++++ Records to process ++++
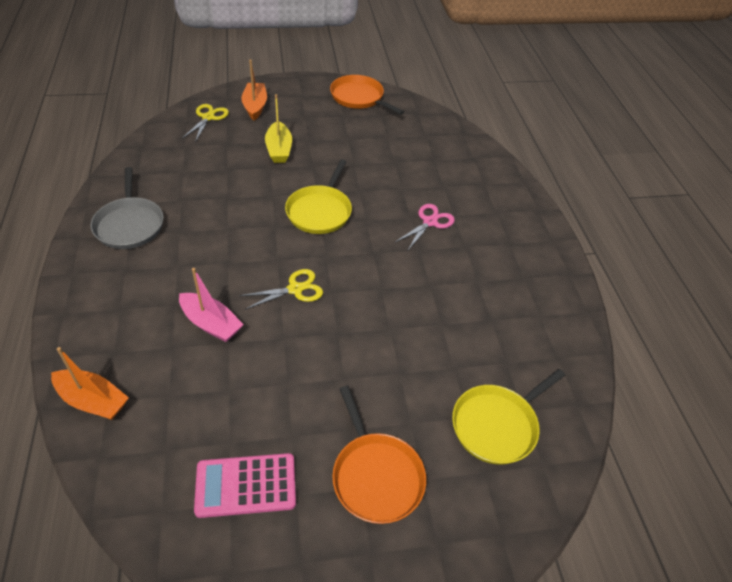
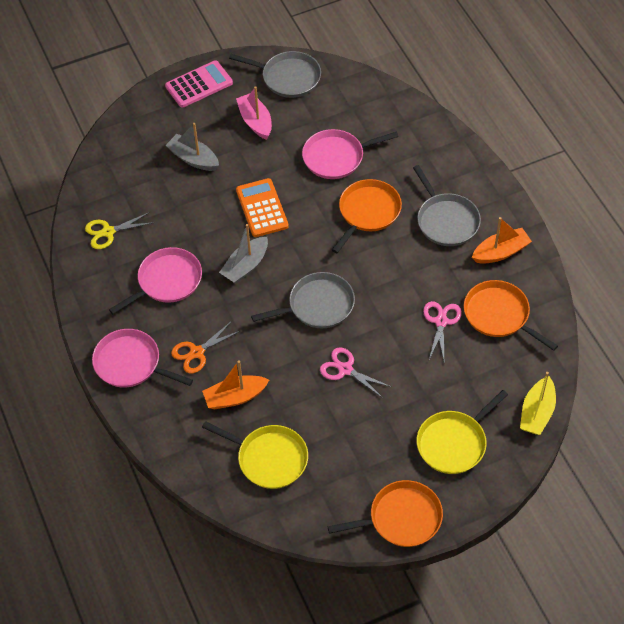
grey boat: 0 -> 2
grey pan: 1 -> 3
orange calculator: 0 -> 1
orange pan: 2 -> 3
orange scissors: 0 -> 1
pink pan: 0 -> 3
pink scissors: 1 -> 2
yellow scissors: 2 -> 1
++++
- [Work instruction]:
Once you reach the line that holds "orange scissors: 0 -> 1", print it and every line after it through the end of the records, word for word.

- [Response area]:
orange scissors: 0 -> 1
pink pan: 0 -> 3
pink scissors: 1 -> 2
yellow scissors: 2 -> 1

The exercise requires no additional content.